(WHAT YOU NEED TO DO)
Within the records below, find each line that holds the string "moved", then copy it.

(WORKING DATA)

[Start of Attachment]

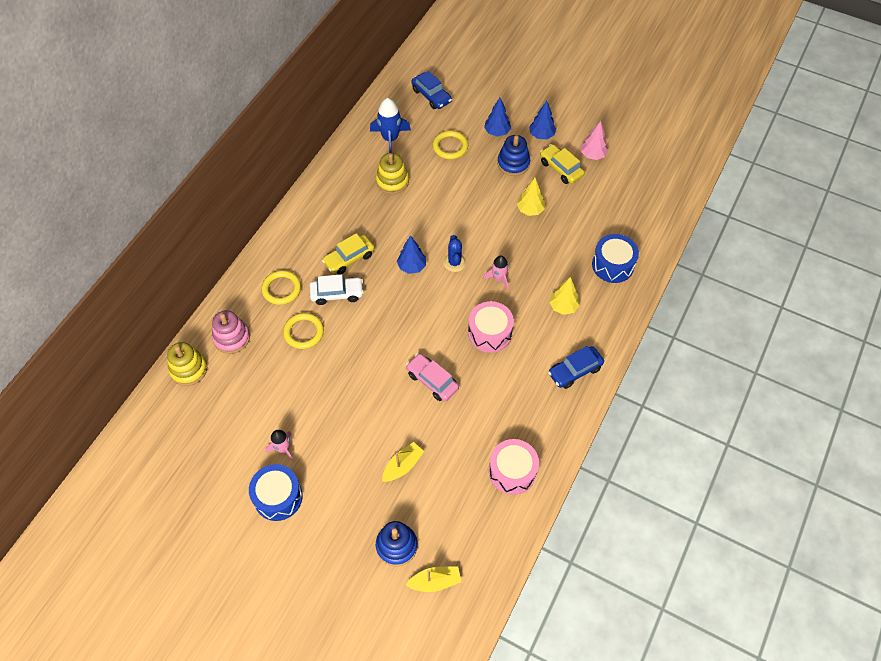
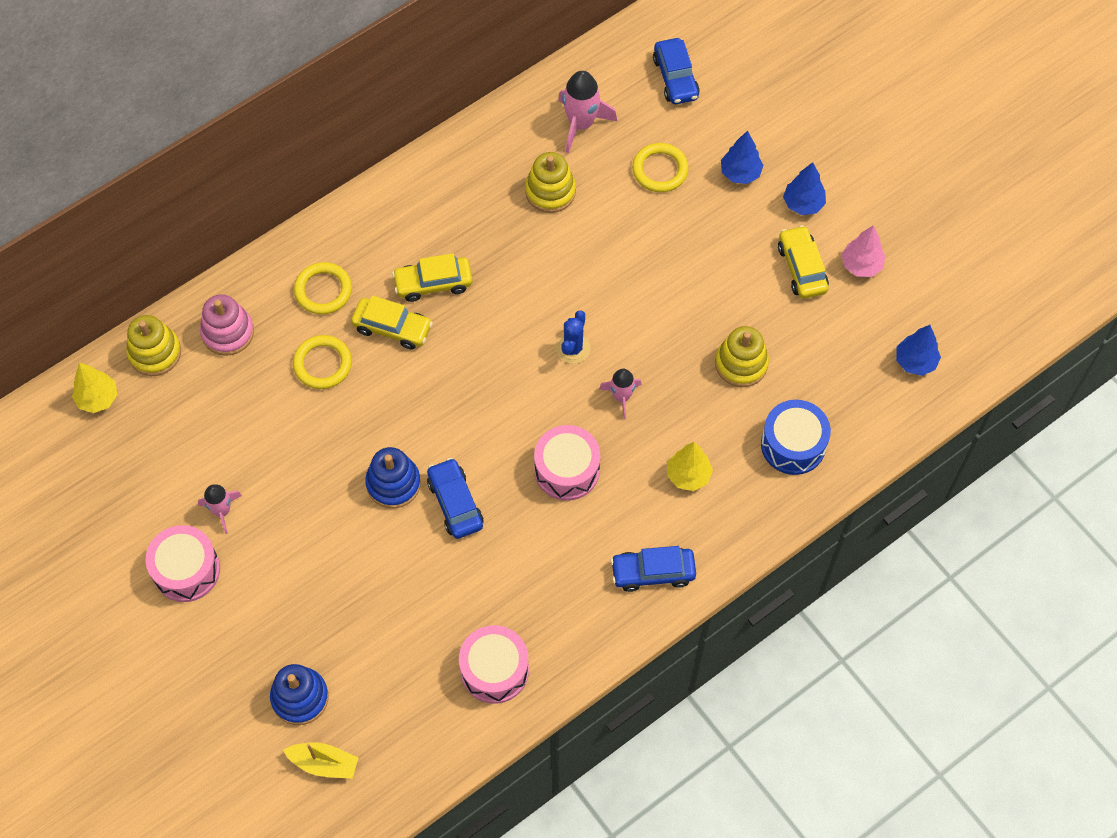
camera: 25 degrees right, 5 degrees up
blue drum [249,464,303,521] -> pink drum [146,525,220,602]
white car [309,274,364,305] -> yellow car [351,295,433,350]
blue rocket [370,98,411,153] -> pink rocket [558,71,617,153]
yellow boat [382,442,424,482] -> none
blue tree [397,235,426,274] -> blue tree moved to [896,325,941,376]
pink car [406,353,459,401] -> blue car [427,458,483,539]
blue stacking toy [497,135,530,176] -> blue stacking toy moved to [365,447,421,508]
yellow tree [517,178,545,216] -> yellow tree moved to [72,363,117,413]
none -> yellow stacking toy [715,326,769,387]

[End of Attachment]
[Start of Attachment]

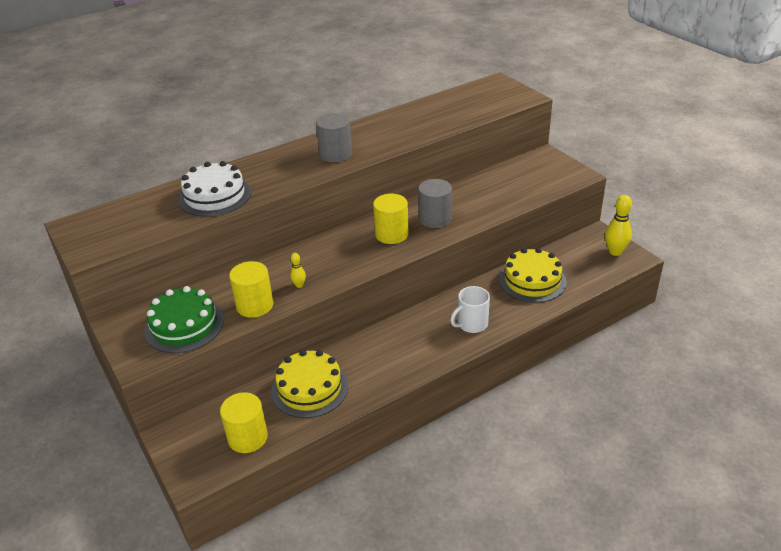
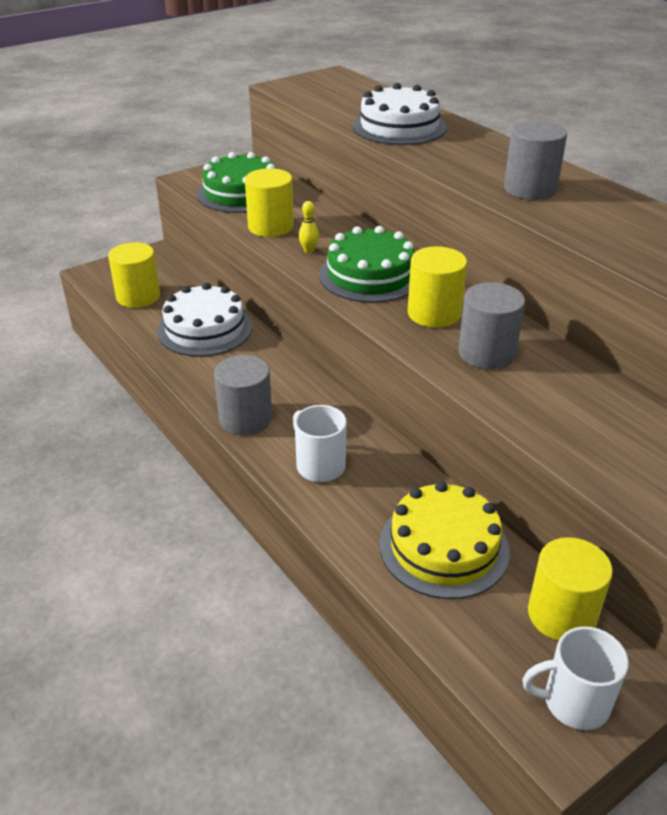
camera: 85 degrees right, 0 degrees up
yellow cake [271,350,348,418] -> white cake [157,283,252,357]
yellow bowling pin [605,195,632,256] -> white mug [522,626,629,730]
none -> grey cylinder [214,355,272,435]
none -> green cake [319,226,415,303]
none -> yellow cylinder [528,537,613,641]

[End of Attachment]
[Start of Attachment]

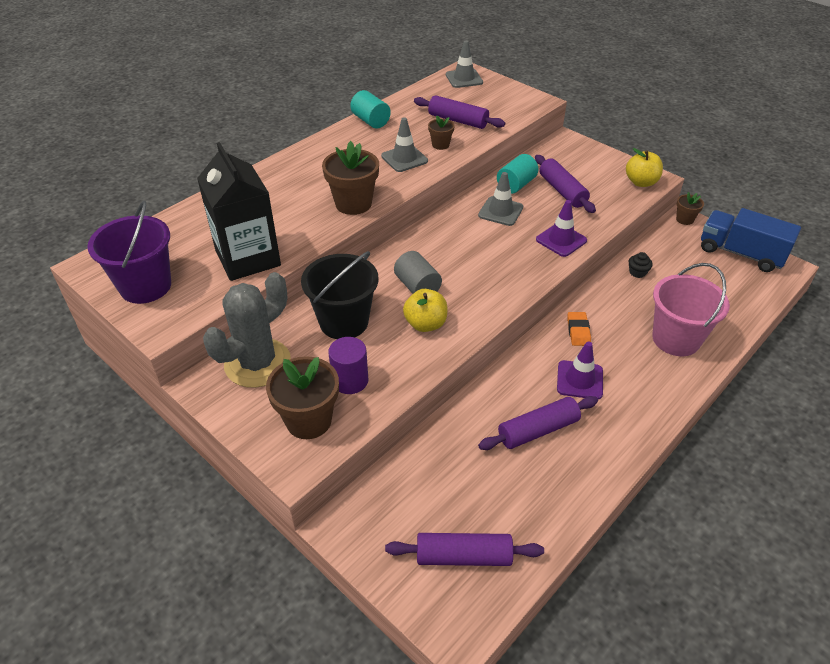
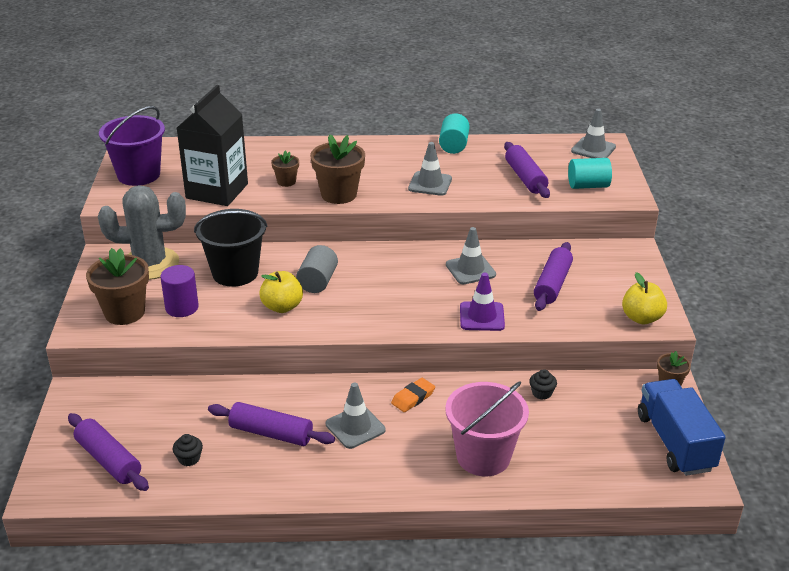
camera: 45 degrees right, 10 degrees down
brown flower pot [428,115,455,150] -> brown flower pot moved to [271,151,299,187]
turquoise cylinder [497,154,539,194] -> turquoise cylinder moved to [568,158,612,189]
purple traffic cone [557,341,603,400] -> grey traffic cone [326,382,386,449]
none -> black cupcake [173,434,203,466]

[End of Attachment]

(OUTPUT BELOW)
blue tree [397,235,426,274] -> blue tree moved to [896,325,941,376]
blue stacking toy [497,135,530,176] -> blue stacking toy moved to [365,447,421,508]
yellow tree [517,178,545,216] -> yellow tree moved to [72,363,117,413]
brown flower pot [428,115,455,150] -> brown flower pot moved to [271,151,299,187]
turquoise cylinder [497,154,539,194] -> turquoise cylinder moved to [568,158,612,189]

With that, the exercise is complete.